» **Exercise requirements**
Please give back each line below unchanged; none of the pictures should appear.

» **Data below**
====
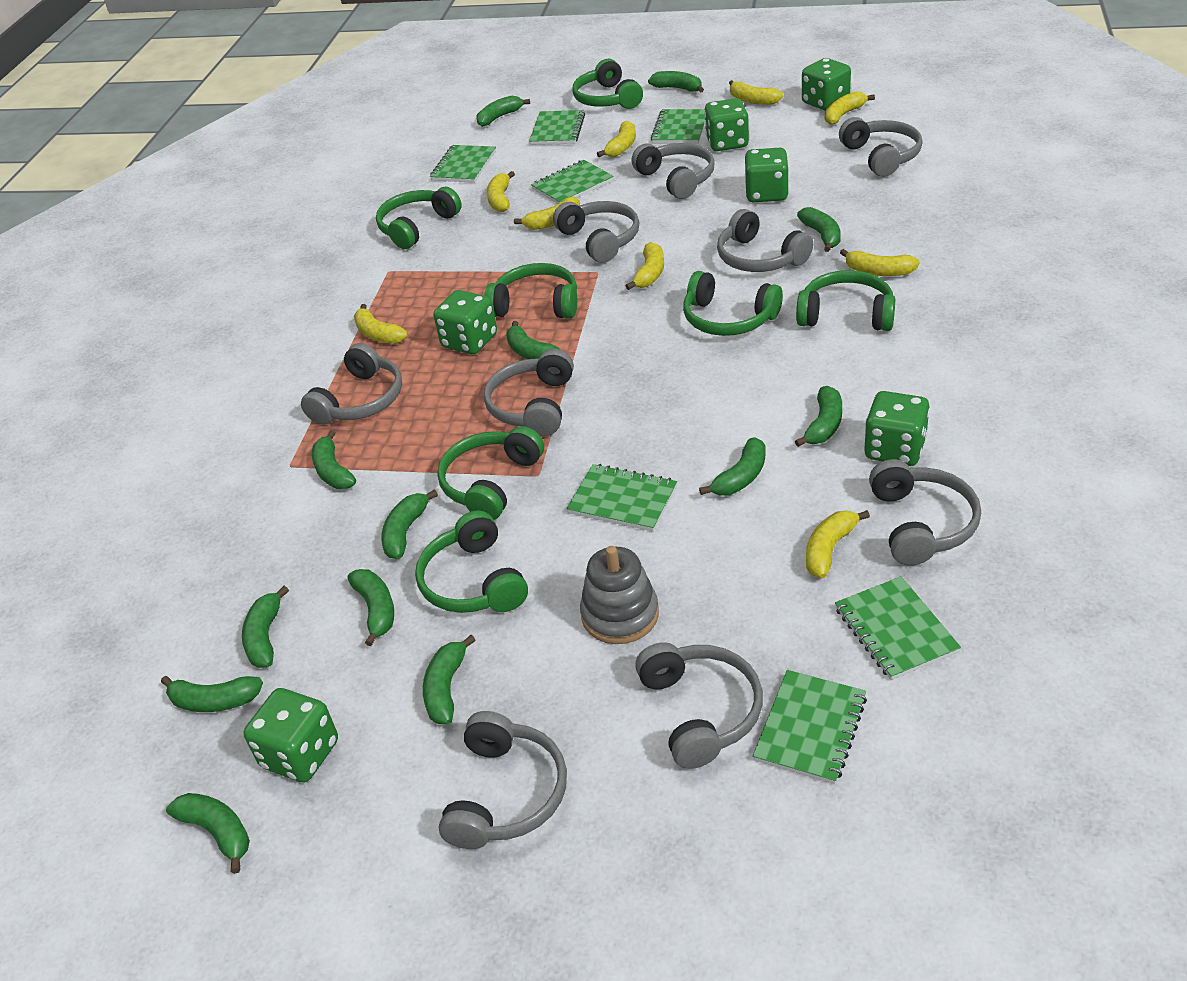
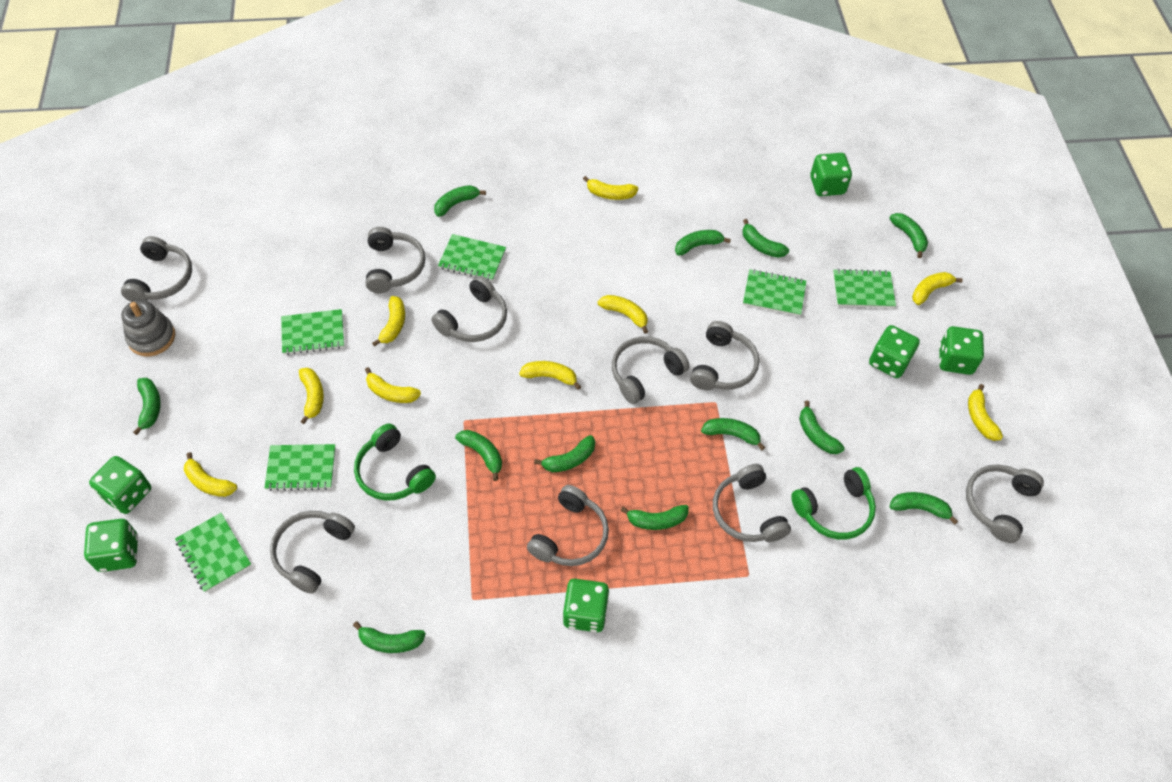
green banana: 13 -> 12
green headphones: 7 -> 2
green notebook: 7 -> 6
====
» **Solution to the problem**
green banana: 13 -> 12
green headphones: 7 -> 2
green notebook: 7 -> 6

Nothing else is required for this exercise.